▸ Work to complete
Up to and including the line with "[537 599 629 673] (first image)", output the records exactly as they appear.

▸ Provided records
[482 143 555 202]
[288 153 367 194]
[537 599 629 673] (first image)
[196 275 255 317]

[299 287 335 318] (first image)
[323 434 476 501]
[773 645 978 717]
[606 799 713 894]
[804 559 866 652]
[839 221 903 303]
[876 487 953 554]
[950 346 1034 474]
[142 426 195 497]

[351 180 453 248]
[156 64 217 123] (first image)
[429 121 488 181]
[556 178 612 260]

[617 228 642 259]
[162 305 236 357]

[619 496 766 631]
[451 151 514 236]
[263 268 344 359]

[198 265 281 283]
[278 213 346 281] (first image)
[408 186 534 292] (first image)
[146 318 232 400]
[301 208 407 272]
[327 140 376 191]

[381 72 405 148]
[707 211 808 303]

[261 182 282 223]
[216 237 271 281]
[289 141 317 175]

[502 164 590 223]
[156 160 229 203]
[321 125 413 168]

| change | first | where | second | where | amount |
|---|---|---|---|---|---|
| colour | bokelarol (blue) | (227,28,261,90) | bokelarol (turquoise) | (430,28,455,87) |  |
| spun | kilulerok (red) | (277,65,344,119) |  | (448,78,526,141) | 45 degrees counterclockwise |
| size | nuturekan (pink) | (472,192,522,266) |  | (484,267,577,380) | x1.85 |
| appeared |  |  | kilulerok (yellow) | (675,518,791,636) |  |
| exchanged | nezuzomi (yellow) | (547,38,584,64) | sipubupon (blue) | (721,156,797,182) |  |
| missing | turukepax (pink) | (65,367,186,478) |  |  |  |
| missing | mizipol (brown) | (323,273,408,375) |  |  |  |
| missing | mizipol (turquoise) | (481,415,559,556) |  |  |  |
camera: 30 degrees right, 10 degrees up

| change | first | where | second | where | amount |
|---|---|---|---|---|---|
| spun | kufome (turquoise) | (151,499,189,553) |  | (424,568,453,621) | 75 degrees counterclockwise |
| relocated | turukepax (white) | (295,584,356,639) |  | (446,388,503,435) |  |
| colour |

▸ Result for this exercise
[482 143 555 202]
[288 153 367 194]
[537 599 629 673] (first image)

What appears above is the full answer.